• Material provided:

* * * * * * * * *

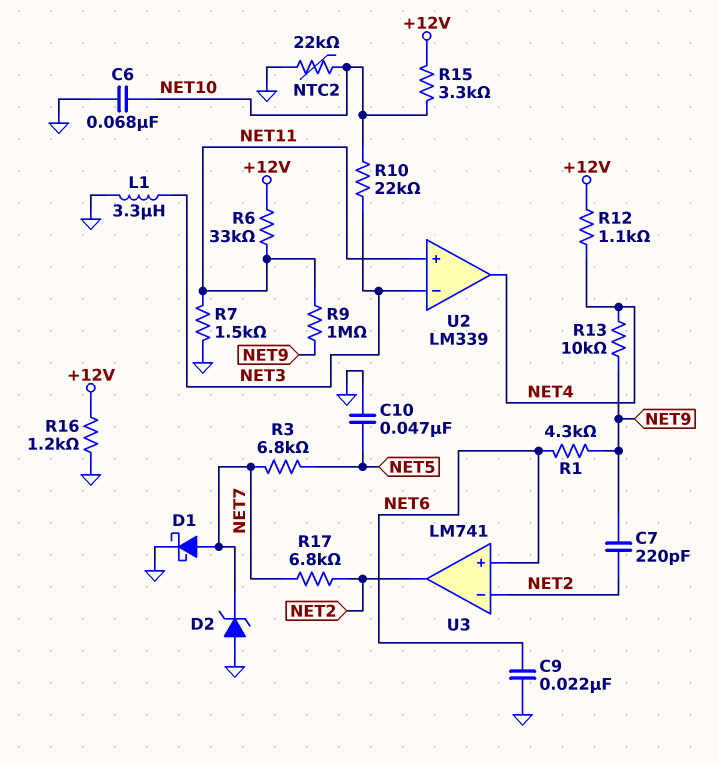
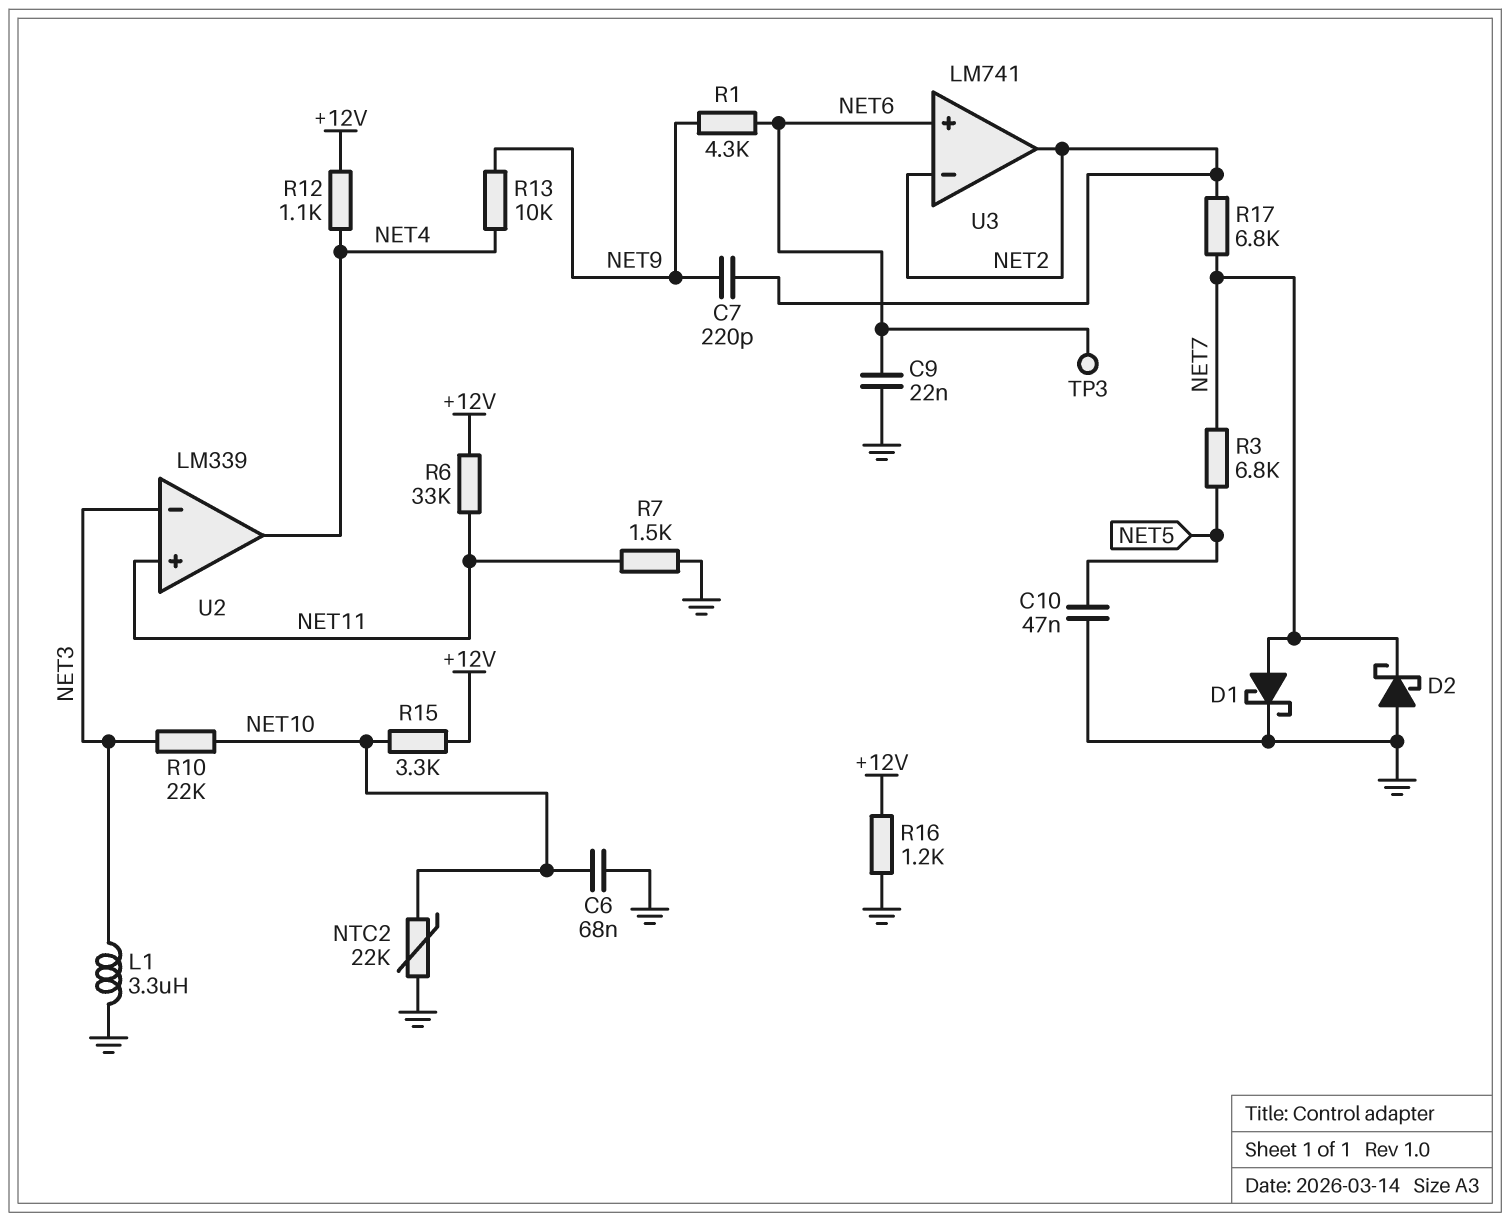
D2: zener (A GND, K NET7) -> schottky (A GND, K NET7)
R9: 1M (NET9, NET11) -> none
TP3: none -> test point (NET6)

* * * * * * * * *

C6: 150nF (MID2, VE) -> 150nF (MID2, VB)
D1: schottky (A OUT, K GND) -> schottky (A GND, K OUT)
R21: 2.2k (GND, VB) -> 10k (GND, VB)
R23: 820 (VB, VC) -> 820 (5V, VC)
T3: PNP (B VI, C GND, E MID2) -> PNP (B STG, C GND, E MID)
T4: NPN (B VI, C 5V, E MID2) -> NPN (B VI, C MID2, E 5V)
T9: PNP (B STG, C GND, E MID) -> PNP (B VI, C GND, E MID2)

* * * * * * * * *

• Task objective:
Reproduce every line in the data that has the word "none" in it.

• Solution:
R9: 1M (NET9, NET11) -> none
TP3: none -> test point (NET6)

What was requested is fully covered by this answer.